Using the data that follows, give the number of lines in which the word "STEPPER" occurs. Write only the number.
====
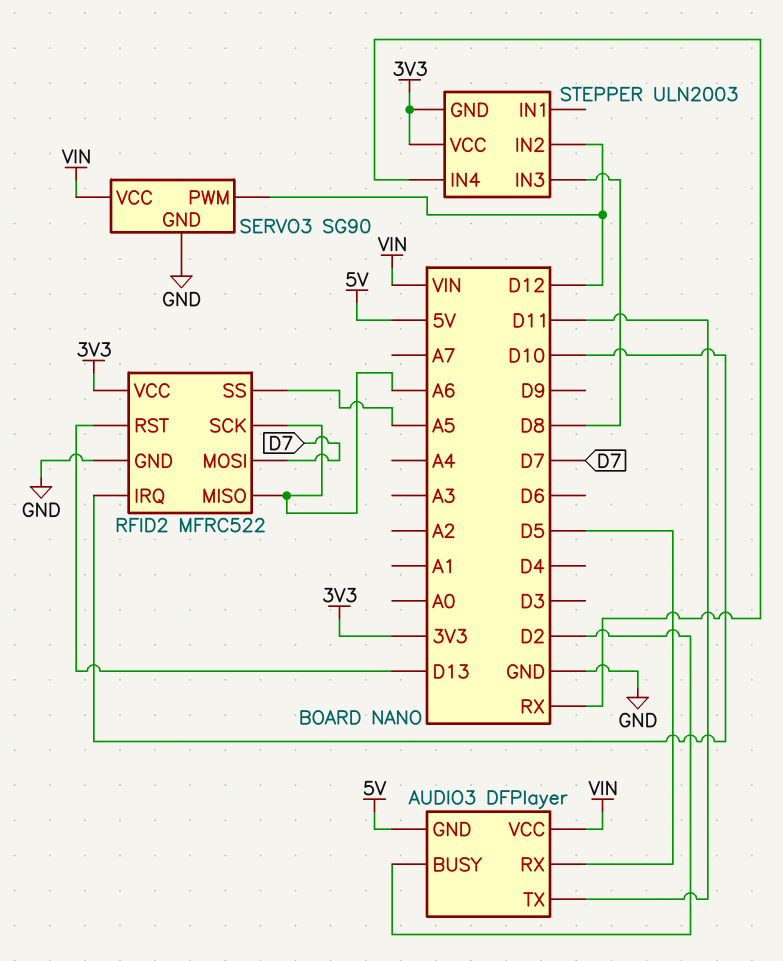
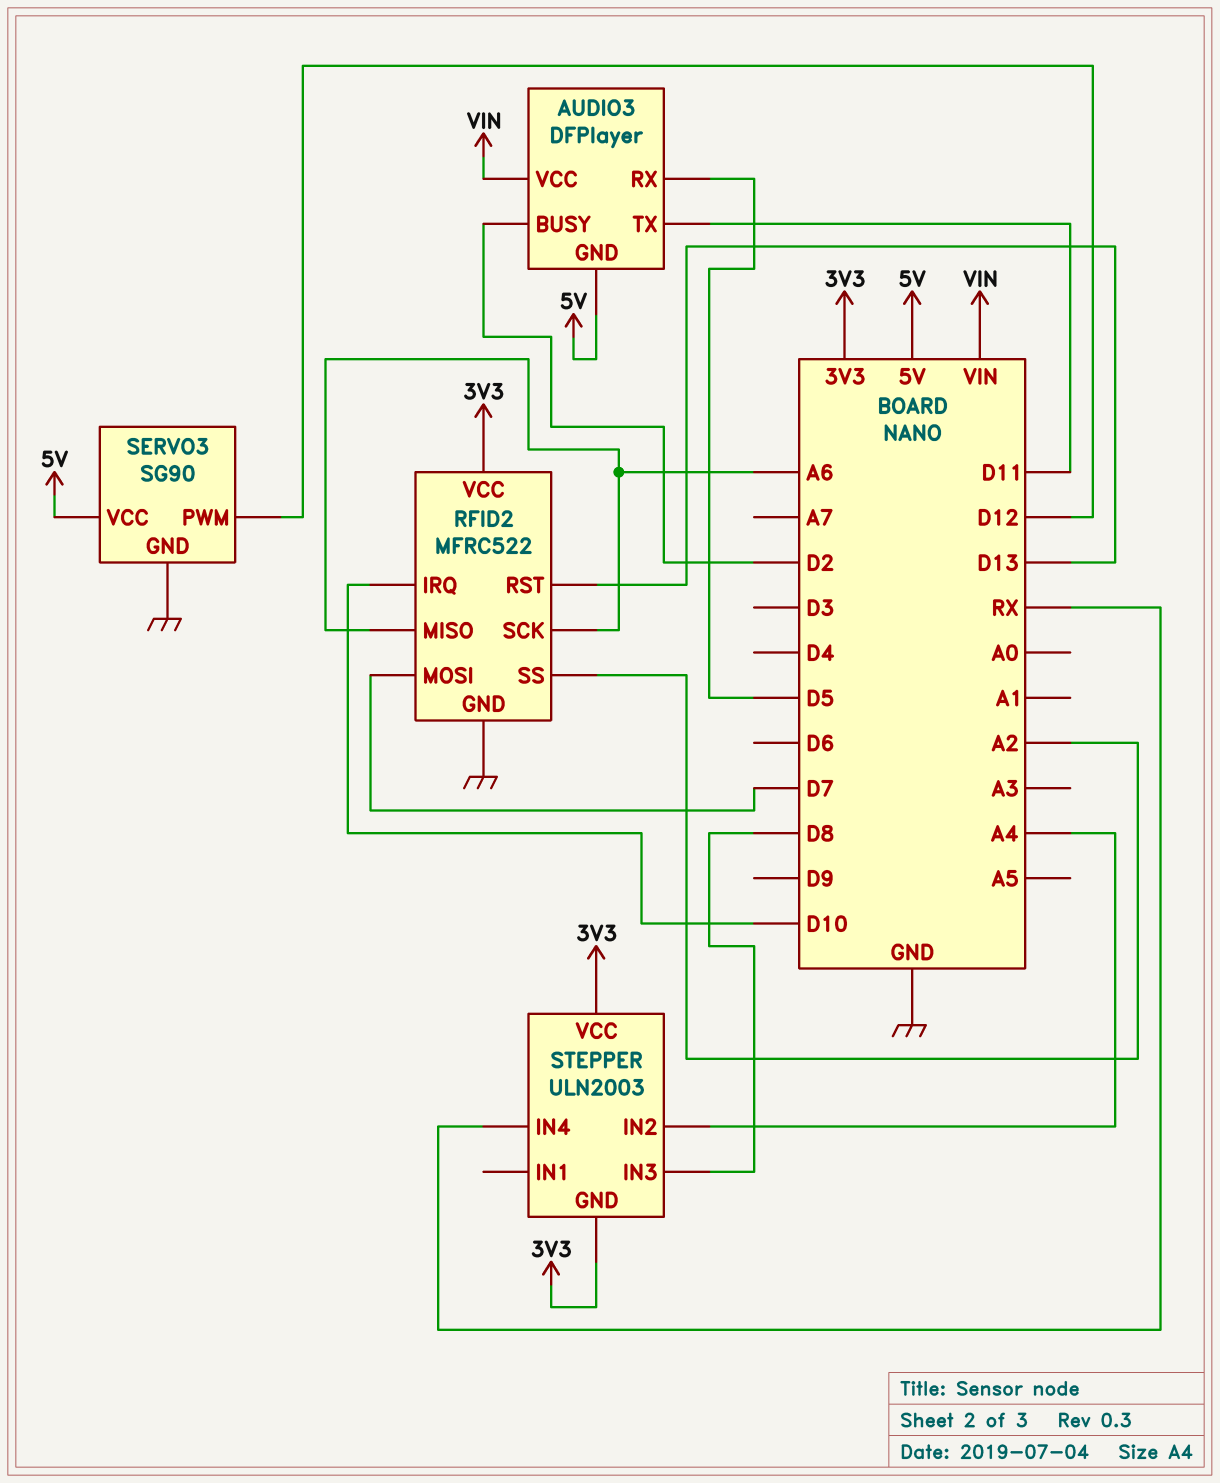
RFID2 pin SS: A5 -> A2
SERVO3 pin VCC: VIN -> 5V
STEPPER pin IN2: D12 -> A4

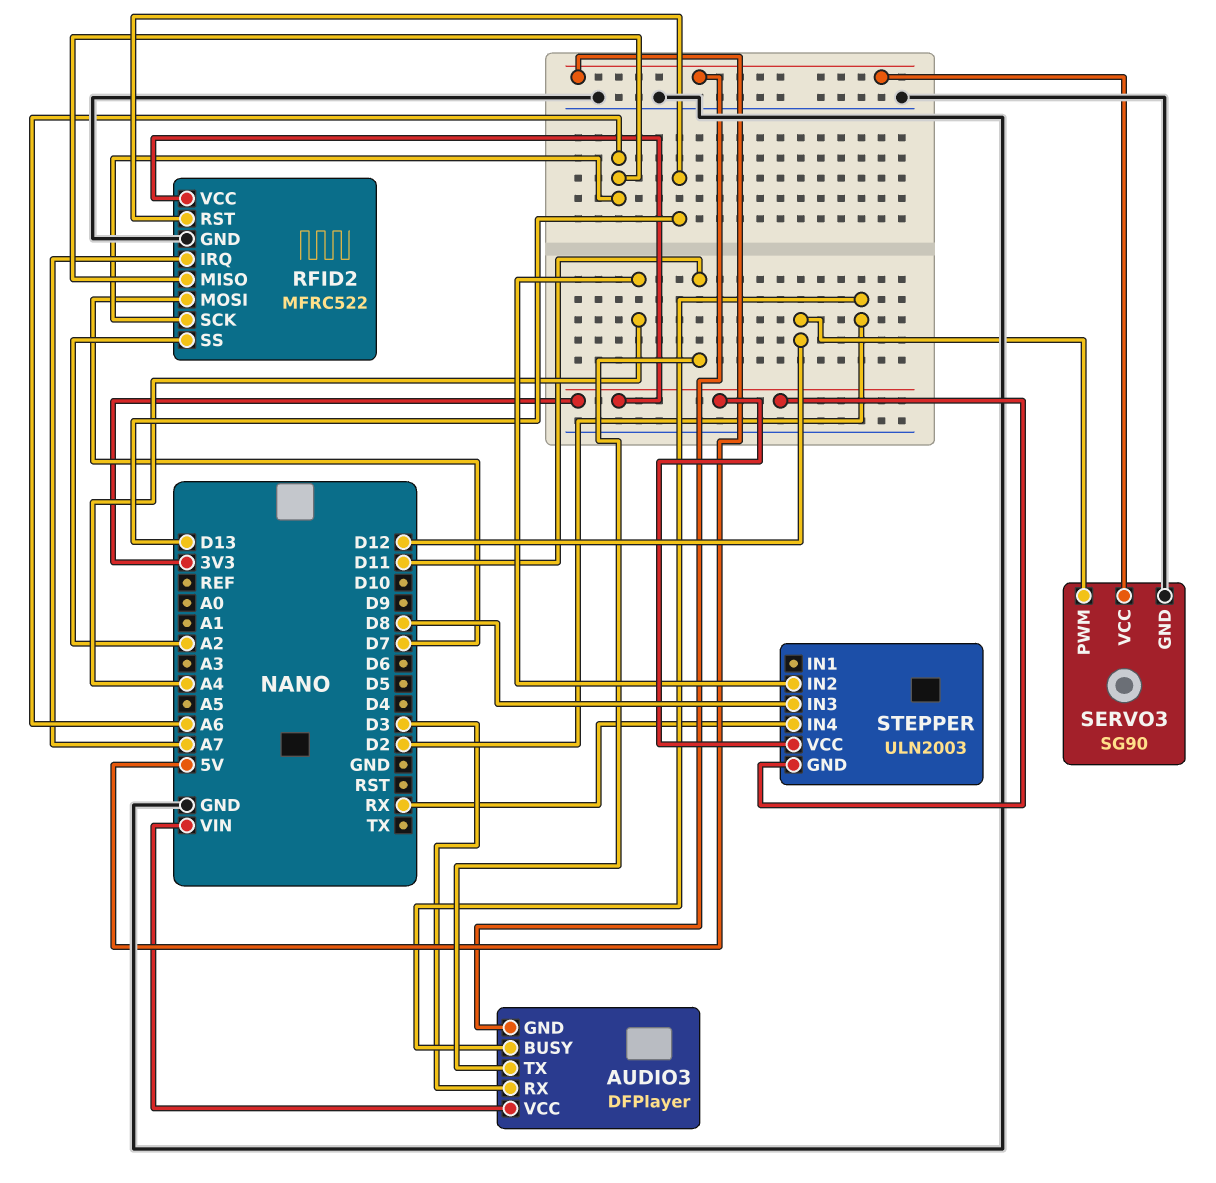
AUDIO3 pin RX: D5 -> D3
RFID2 pin IRQ: D10 -> A7

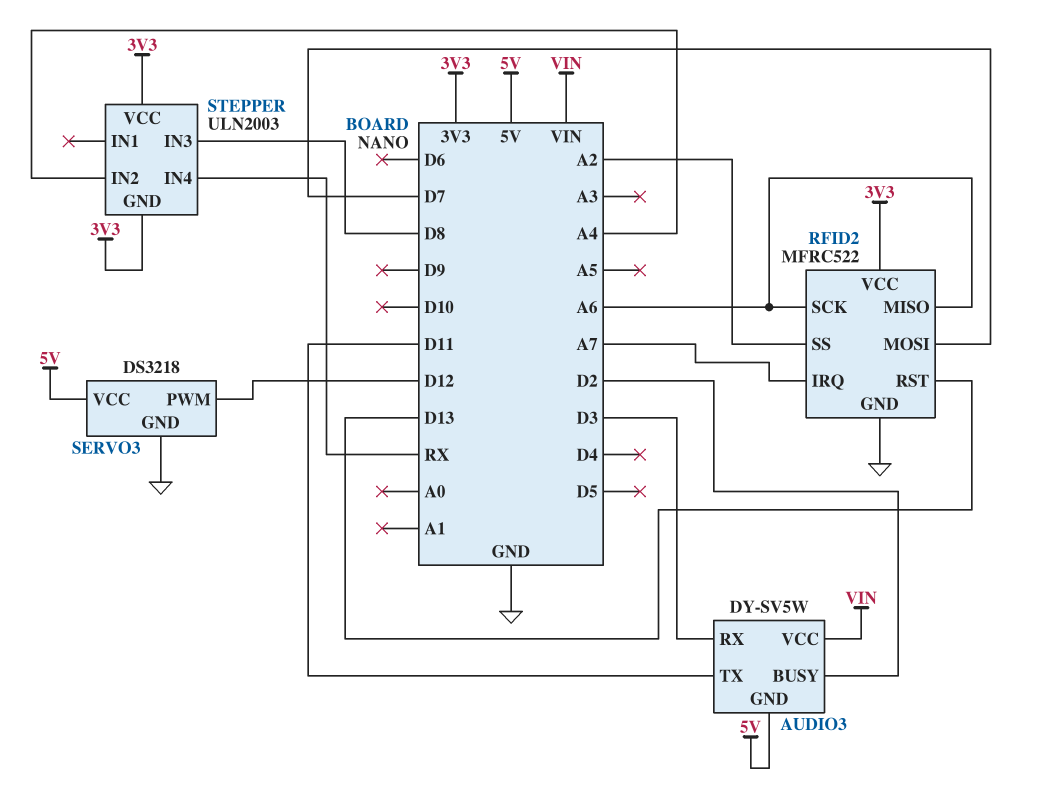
AUDIO3: DFPlayer -> DY-SV5W
SERVO3: SG90 -> DS3218

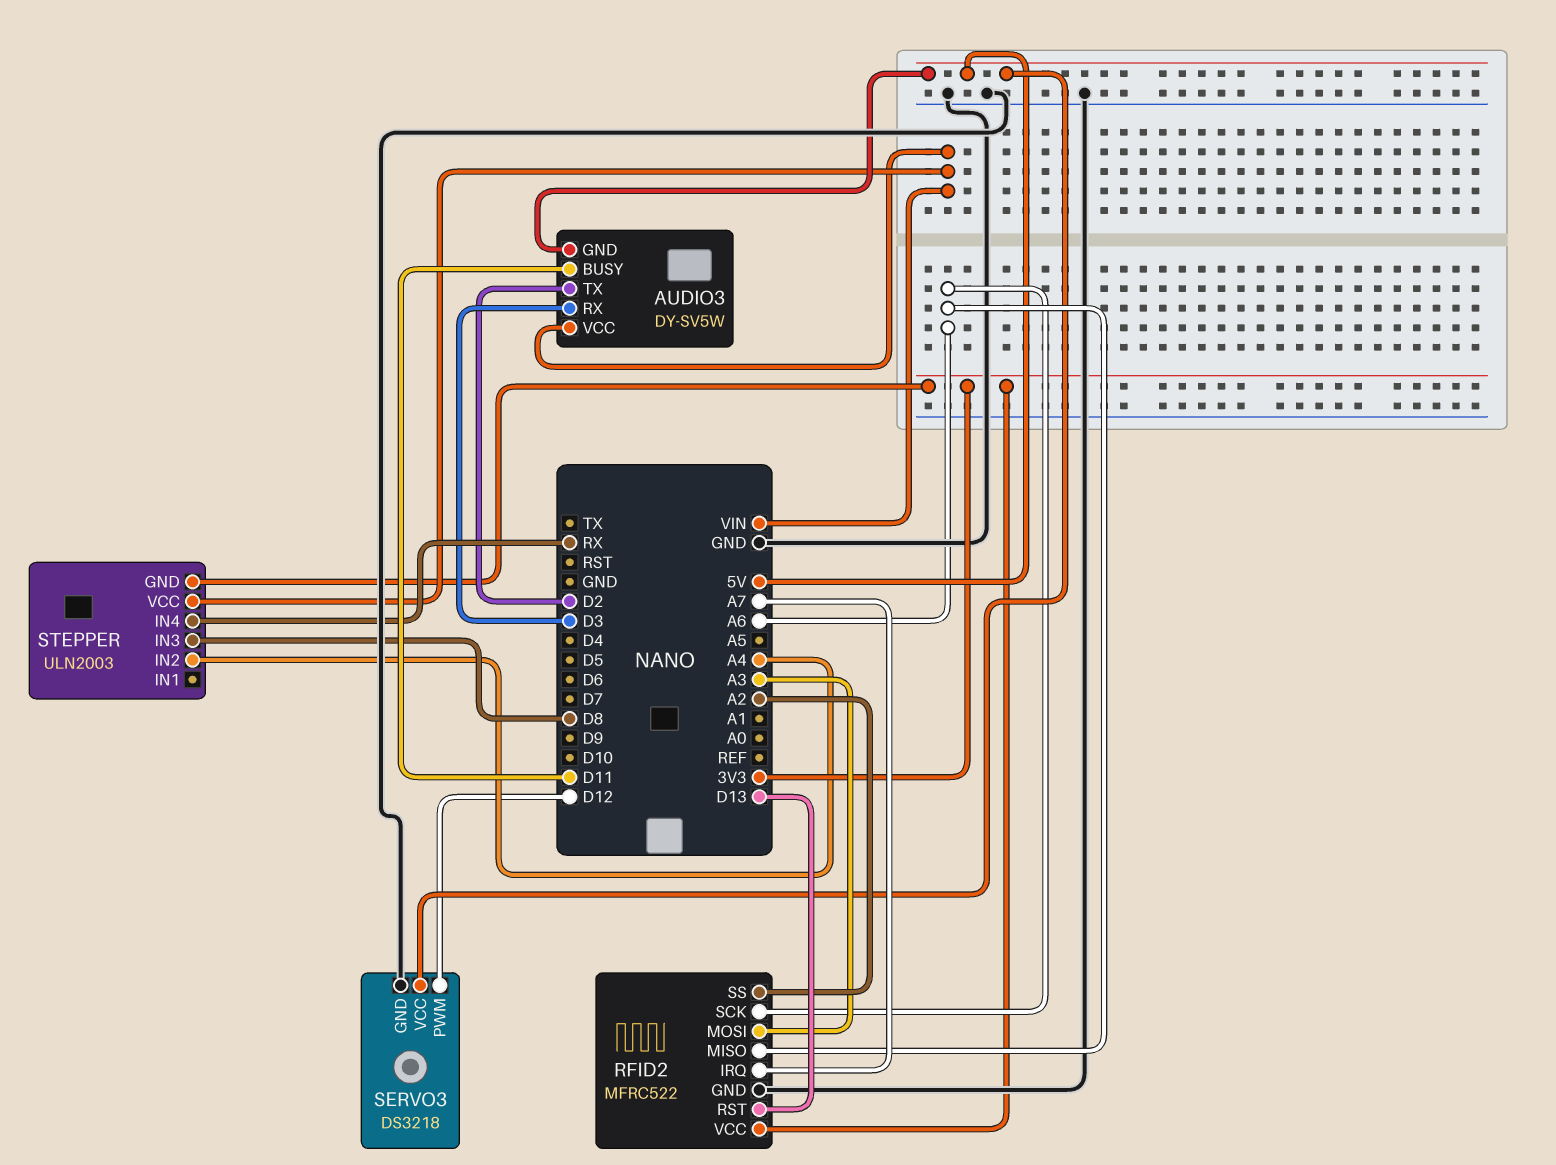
AUDIO3 pin BUSY: D2 -> D11
AUDIO3 pin TX: D11 -> D2
RFID2 pin MOSI: D7 -> A3
STEPPER pin VCC: 3V3 -> VIN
====
→ Task output
2